START Excerpted records

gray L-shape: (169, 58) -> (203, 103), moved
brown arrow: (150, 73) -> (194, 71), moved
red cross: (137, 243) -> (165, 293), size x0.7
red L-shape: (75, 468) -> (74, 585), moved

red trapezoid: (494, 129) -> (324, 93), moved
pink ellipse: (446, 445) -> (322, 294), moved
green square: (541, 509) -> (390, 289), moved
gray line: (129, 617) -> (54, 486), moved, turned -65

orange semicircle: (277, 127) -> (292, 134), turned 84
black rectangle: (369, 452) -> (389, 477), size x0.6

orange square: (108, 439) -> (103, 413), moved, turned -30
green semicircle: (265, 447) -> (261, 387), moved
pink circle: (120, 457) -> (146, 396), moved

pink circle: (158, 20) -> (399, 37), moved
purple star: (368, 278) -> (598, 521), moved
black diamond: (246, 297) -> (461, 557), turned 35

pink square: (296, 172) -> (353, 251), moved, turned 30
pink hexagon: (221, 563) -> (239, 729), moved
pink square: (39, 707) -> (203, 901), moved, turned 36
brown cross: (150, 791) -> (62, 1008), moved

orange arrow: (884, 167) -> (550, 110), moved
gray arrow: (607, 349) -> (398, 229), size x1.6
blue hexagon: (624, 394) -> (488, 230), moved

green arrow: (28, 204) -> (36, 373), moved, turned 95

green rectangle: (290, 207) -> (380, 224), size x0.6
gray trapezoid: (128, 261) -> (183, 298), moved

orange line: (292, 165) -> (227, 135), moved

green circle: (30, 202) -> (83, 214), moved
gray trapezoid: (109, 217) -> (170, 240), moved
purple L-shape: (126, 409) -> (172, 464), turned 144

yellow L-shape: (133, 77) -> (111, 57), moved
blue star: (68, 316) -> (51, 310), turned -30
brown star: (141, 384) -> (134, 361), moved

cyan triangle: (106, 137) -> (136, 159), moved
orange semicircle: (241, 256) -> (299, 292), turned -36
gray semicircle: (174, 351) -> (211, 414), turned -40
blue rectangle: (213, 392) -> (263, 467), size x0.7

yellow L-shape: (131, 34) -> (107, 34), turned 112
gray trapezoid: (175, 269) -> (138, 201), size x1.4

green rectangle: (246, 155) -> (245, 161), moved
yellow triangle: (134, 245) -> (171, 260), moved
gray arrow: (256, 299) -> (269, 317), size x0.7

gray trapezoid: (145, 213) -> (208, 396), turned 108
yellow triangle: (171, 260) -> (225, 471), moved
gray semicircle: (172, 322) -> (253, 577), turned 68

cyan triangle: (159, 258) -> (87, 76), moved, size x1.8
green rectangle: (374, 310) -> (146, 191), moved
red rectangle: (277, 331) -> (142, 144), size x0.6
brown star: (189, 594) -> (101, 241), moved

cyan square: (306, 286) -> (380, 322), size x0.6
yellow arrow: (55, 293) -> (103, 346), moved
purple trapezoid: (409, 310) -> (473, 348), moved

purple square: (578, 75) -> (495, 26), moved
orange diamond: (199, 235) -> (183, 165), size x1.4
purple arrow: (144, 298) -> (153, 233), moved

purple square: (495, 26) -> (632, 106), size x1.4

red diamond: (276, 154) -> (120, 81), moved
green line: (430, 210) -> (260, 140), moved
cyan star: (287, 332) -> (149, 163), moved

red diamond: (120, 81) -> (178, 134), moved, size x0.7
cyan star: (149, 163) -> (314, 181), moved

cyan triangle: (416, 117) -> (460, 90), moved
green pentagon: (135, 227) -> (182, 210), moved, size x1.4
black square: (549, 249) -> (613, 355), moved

END Excerpted records

● **What is being asked**
Above are some lines. Repeat exactly, and only, those from the line that has "green semicircle: (265, 447)" through the line that has "brown cross: (150, 791) -> (62, 1008), moved".

● **Reply**
green semicircle: (265, 447) -> (261, 387), moved
pink circle: (120, 457) -> (146, 396), moved

pink circle: (158, 20) -> (399, 37), moved
purple star: (368, 278) -> (598, 521), moved
black diamond: (246, 297) -> (461, 557), turned 35

pink square: (296, 172) -> (353, 251), moved, turned 30
pink hexagon: (221, 563) -> (239, 729), moved
pink square: (39, 707) -> (203, 901), moved, turned 36
brown cross: (150, 791) -> (62, 1008), moved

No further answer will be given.